### AIM OF THE EXERCISE
Before copying the entries, remove the pictures; everything else stays exactly as it is.

Start of EXERCISE MATERIAL

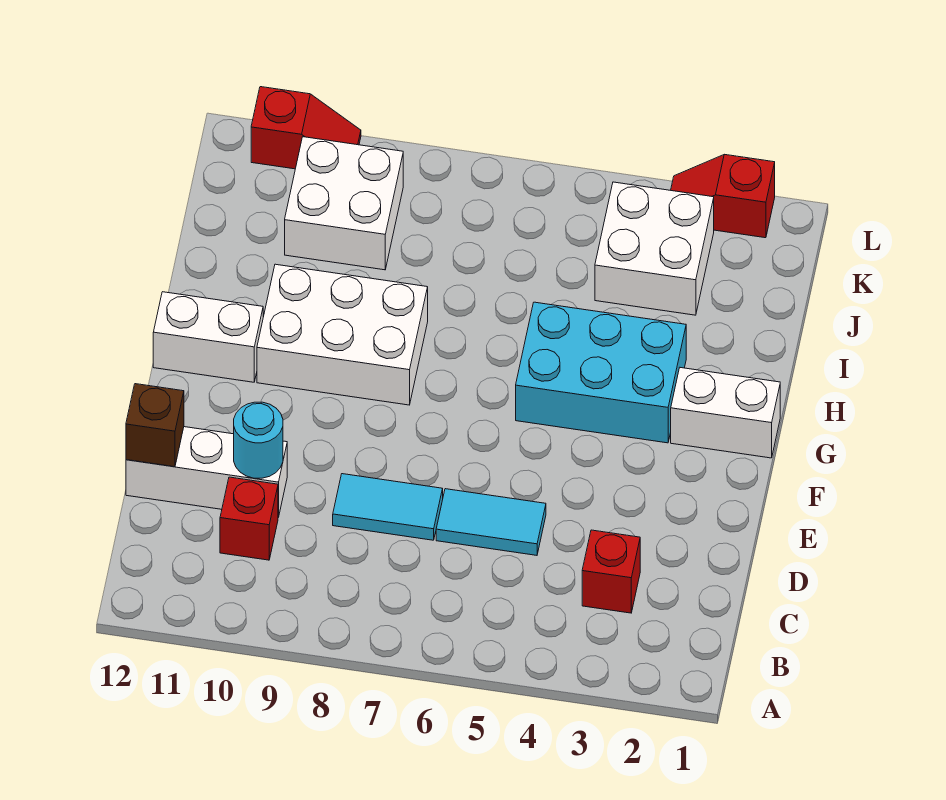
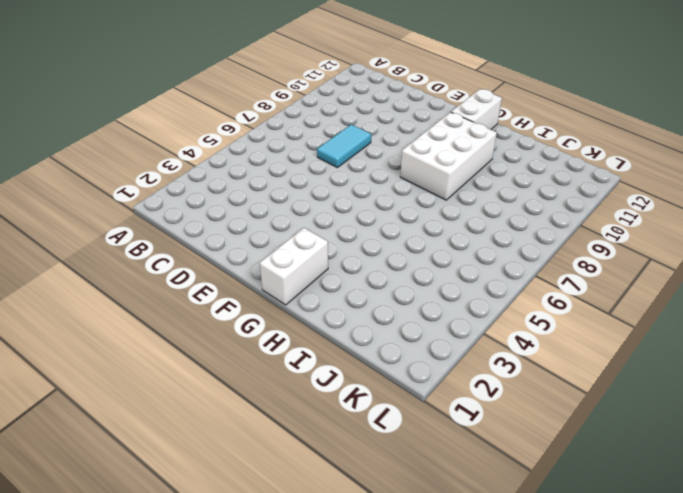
none -> red brick C3 level 1
none -> red brick C10 level 1
none -> cyan tile D5:D6 level 1

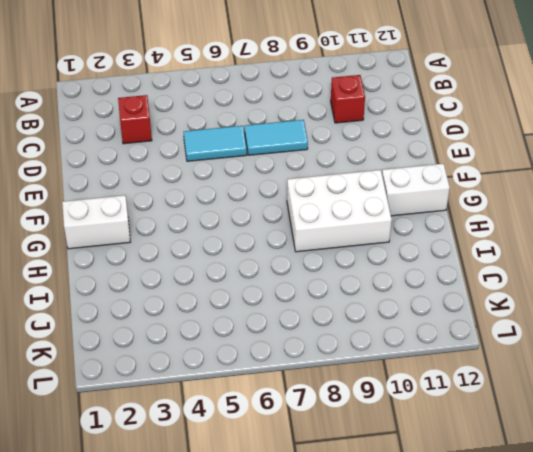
none -> white brick D10:D12 level 1
none -> cyan brick G3:H5 level 1
none -> white brick J3:K4 level 1

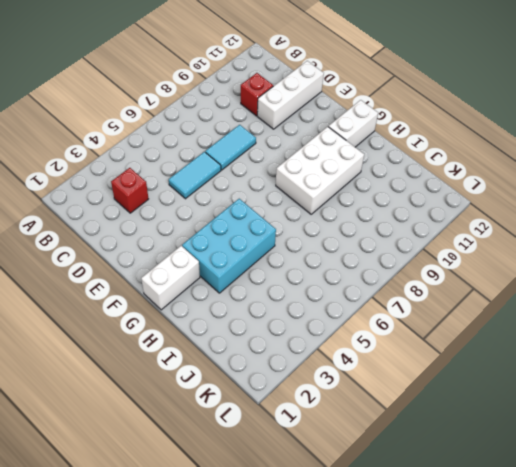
none -> white brick J3:K4 level 1
none -> white brick J9:K10 level 1
none -> red slope L2:L3 level 1 top 2

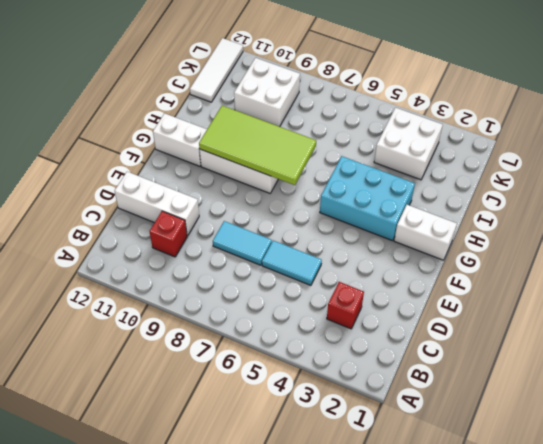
lime tile G7:H10 level 2 -> none
white tile J12:L12 level 1 -> none
none -> red slope L2:L3 level 1 top 2
none -> red slope L10:L11 level 1 top 11
none -> cyan round brick D10 level 2

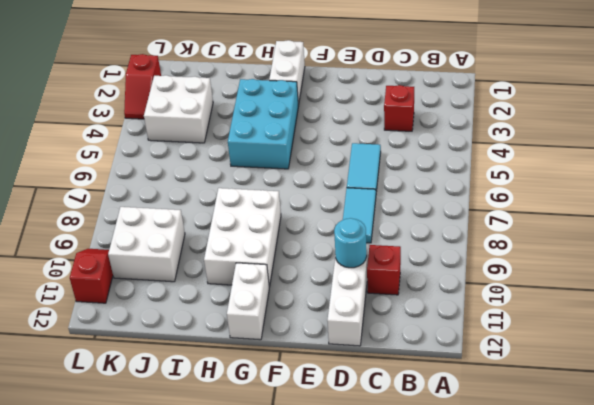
none -> brown brick D12 level 2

End of EXERCISE MATERIAL

### WRITTEN SOLUTION
none -> red brick C3 level 1
none -> red brick C10 level 1
none -> cyan tile D5:D6 level 1

none -> white brick D10:D12 level 1
none -> cyan brick G3:H5 level 1
none -> white brick J3:K4 level 1

none -> white brick J3:K4 level 1
none -> white brick J9:K10 level 1
none -> red slope L2:L3 level 1 top 2

lime tile G7:H10 level 2 -> none
white tile J12:L12 level 1 -> none
none -> red slope L2:L3 level 1 top 2
none -> red slope L10:L11 level 1 top 11
none -> cyan round brick D10 level 2

none -> brown brick D12 level 2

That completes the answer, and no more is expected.